### RECORD EXCERPTS

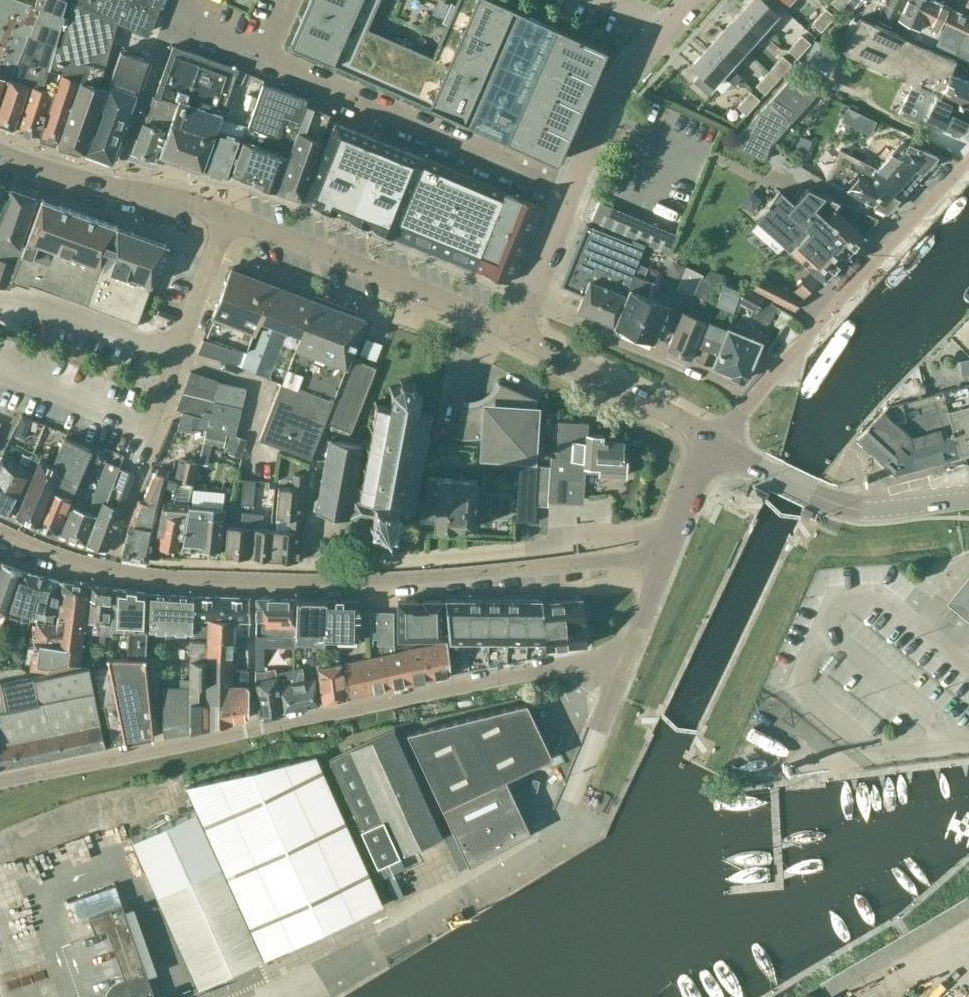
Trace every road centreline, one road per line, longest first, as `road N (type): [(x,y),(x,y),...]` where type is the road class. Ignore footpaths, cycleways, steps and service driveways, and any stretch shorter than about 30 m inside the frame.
road 1 (residential): [(0,531),(78,563),(197,578),(421,578),(665,555)]
road 2 (unclassified): [(0,782),(508,677),(623,666)]
road 3 (unclassified): [(285,996),(547,843),(623,666)]
road 4 (unclassified): [(0,372),(148,428),(227,217)]
road 5 (unclassified): [(675,528),(570,538),(556,547),(300,566)]
road 6 (residential): [(715,441),(968,166)]
road 7 (tertiary): [(515,333),(227,217)]
road 8 (residential): [(529,302),(610,95),(667,31)]
road 9 (tertiary): [(968,497),(851,508),(715,441)]
road 10 (tertiary): [(227,217),(0,155)]
road 11 (residential): [(529,302),(740,389)]
road 12 (tertiary): [(715,441),(515,333)]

######

• **TASK STATEMENT**
Reproduce every entry above exactly, and omit the pictures.

• **YOUR SOLUTION**
Trace every road centreline, one road per line, longest first, as `road N (type): [(x,y),(x,y),...]` where type is the road class. Ignore footpaths, cycleways, steps and service driveways, and any stretch shorter than about 30 m inside the frame.
road 1 (residential): [(0,531),(78,563),(197,578),(421,578),(665,555)]
road 2 (unclassified): [(0,782),(508,677),(623,666)]
road 3 (unclassified): [(285,996),(547,843),(623,666)]
road 4 (unclassified): [(0,372),(148,428),(227,217)]
road 5 (unclassified): [(675,528),(570,538),(556,547),(300,566)]
road 6 (residential): [(715,441),(968,166)]
road 7 (tertiary): [(515,333),(227,217)]
road 8 (residential): [(529,302),(610,95),(667,31)]
road 9 (tertiary): [(968,497),(851,508),(715,441)]
road 10 (tertiary): [(227,217),(0,155)]
road 11 (residential): [(529,302),(740,389)]
road 12 (tertiary): [(715,441),(515,333)]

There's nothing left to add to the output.